### Input for this task

>>>>

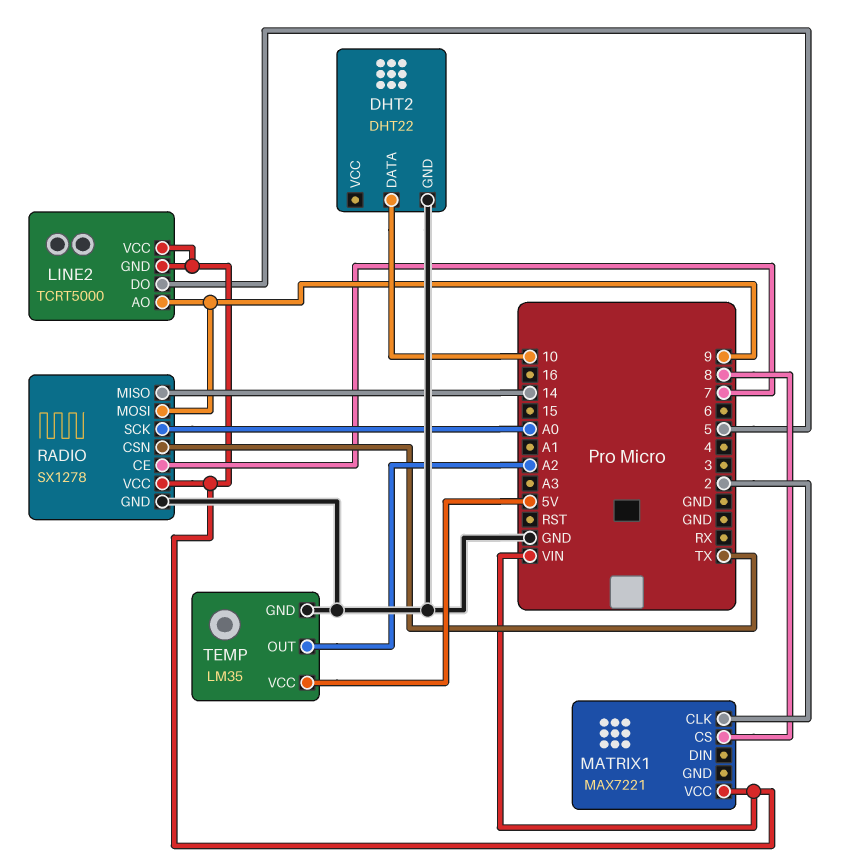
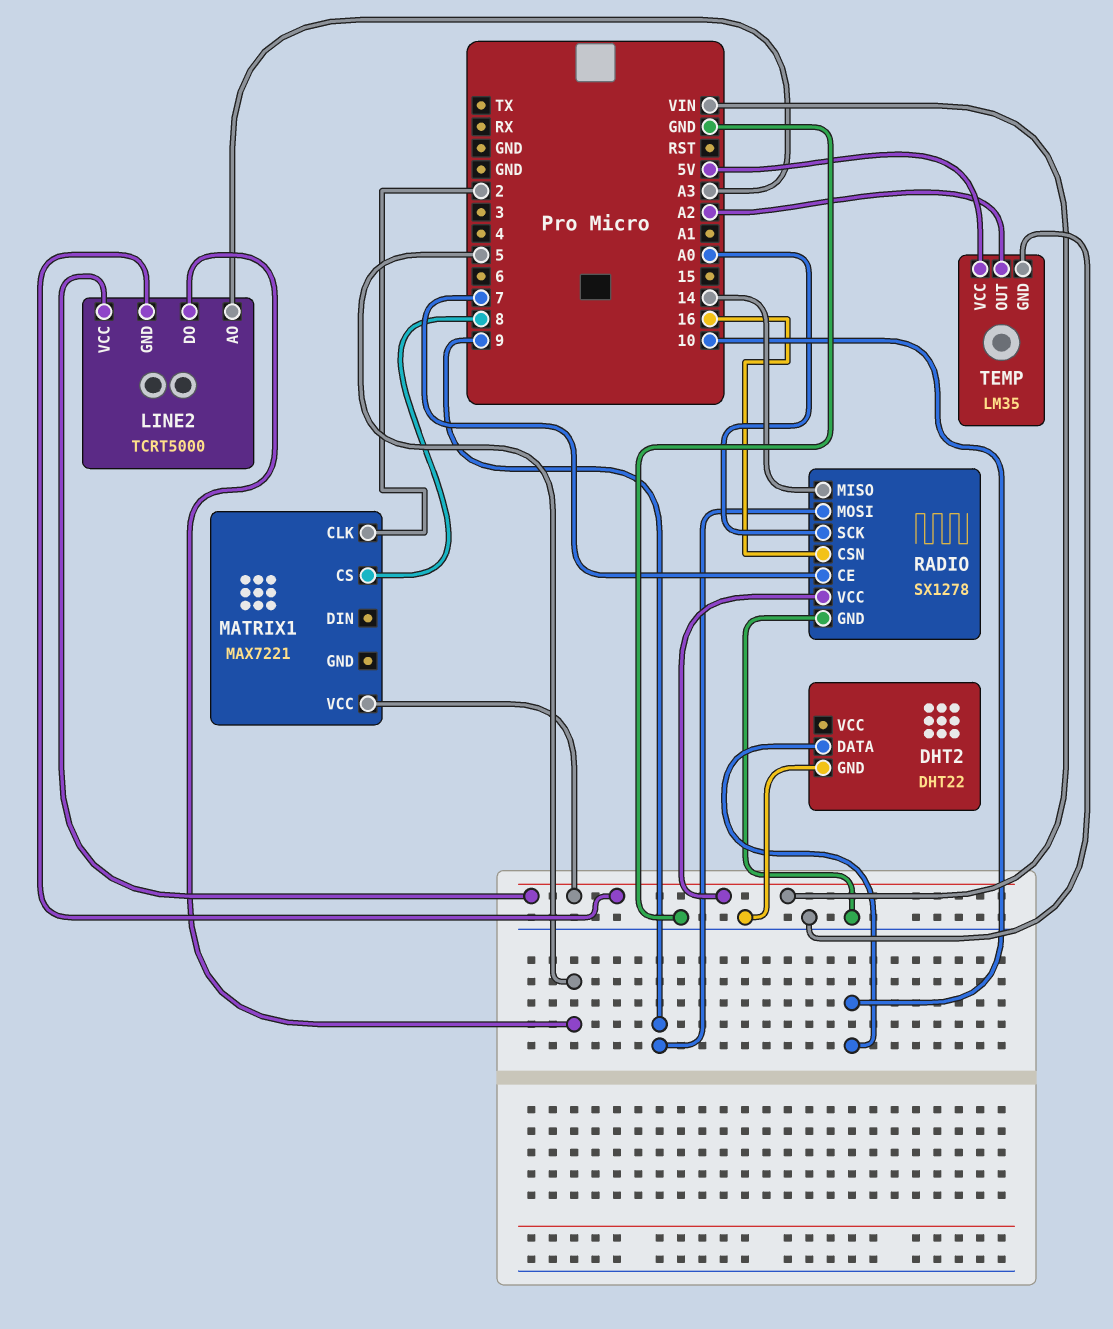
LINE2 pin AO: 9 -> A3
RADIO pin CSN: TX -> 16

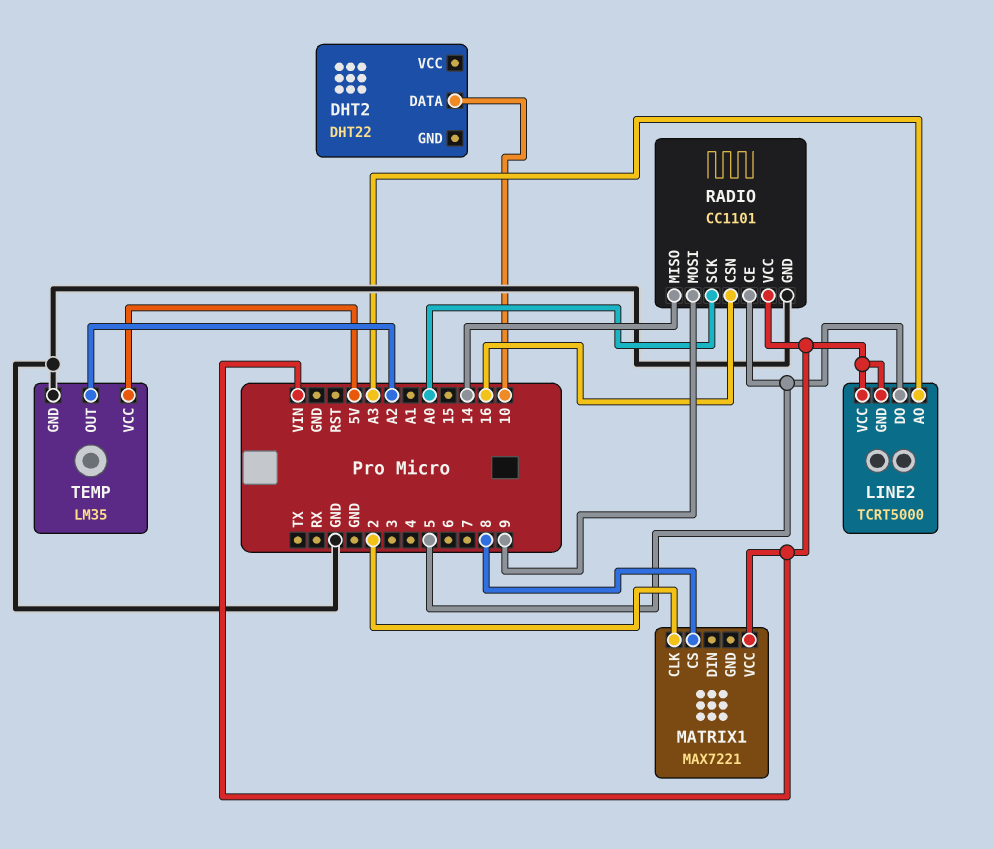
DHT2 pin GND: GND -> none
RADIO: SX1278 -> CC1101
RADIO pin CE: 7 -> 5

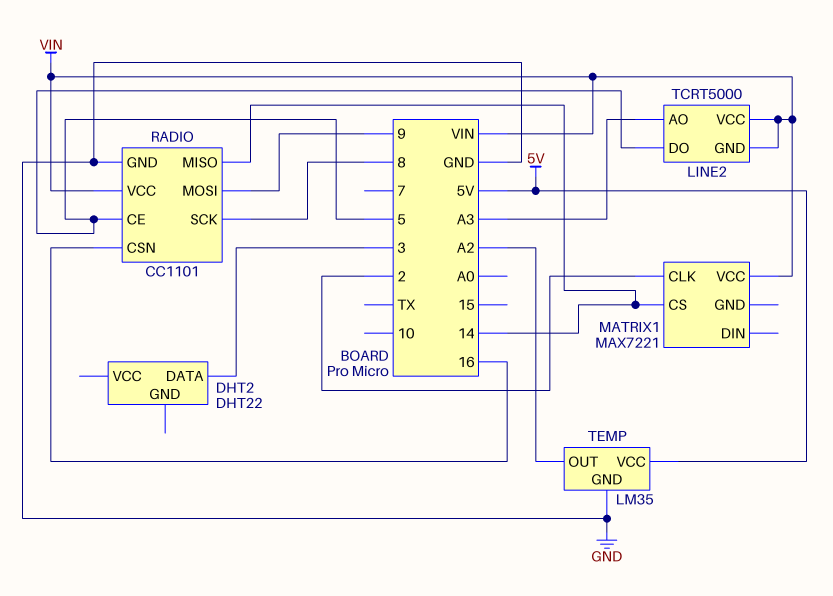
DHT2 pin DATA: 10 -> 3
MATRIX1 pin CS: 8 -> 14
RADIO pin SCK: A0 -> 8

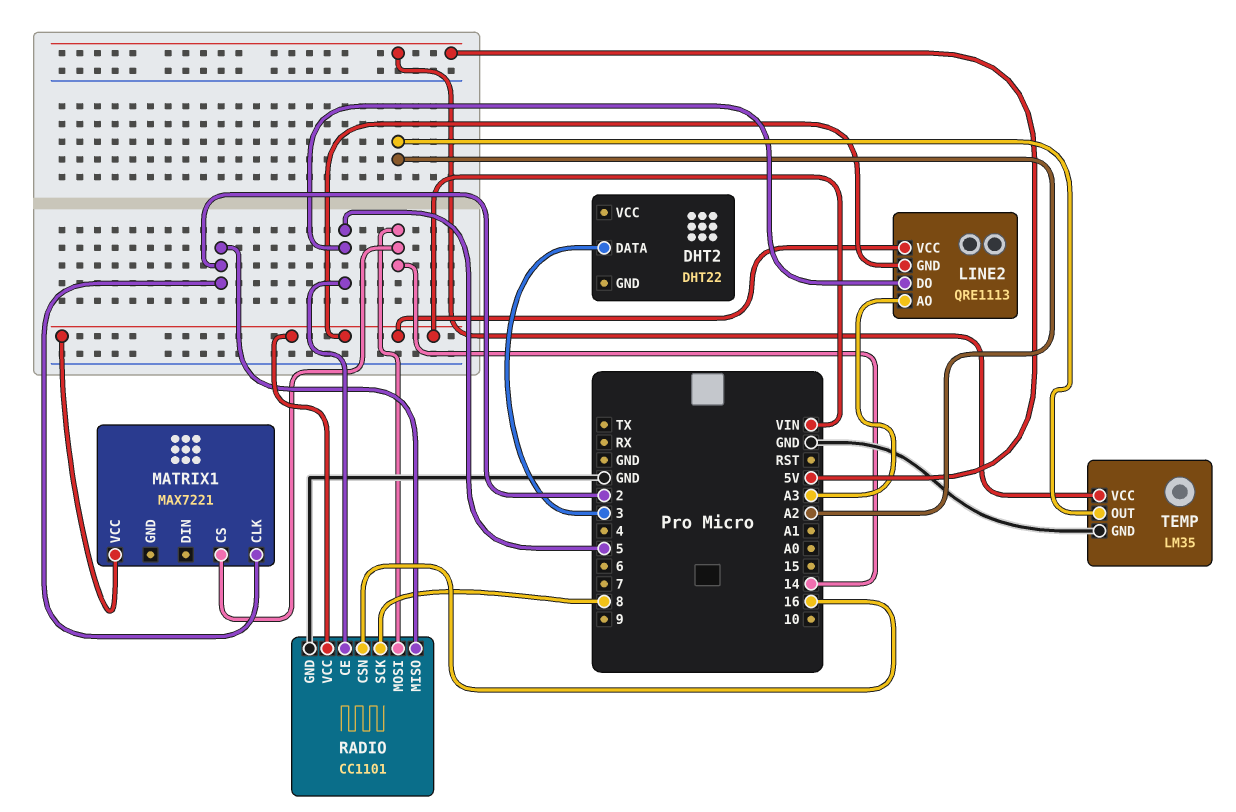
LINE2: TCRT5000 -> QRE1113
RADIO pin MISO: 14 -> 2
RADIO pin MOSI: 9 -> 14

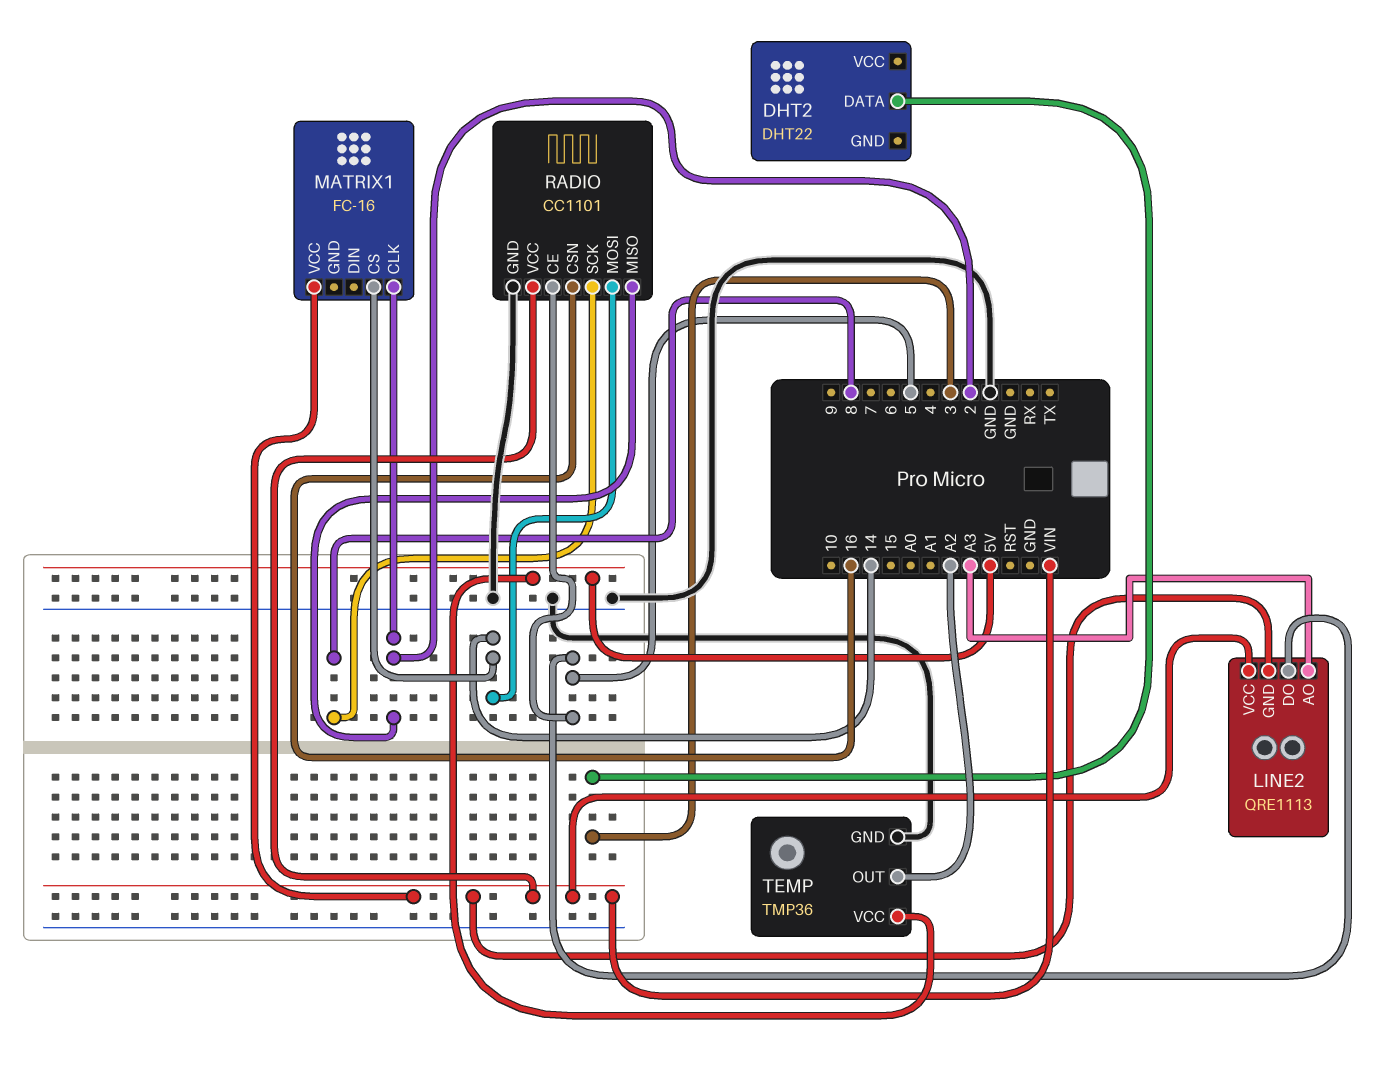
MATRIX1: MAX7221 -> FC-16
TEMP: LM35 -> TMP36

<<<<

### Directions for this task
Every line of the entries above that includes "RADIO" should be copied.

### Task response
RADIO pin CSN: TX -> 16
RADIO: SX1278 -> CC1101
RADIO pin CE: 7 -> 5
RADIO pin SCK: A0 -> 8
RADIO pin MISO: 14 -> 2
RADIO pin MOSI: 9 -> 14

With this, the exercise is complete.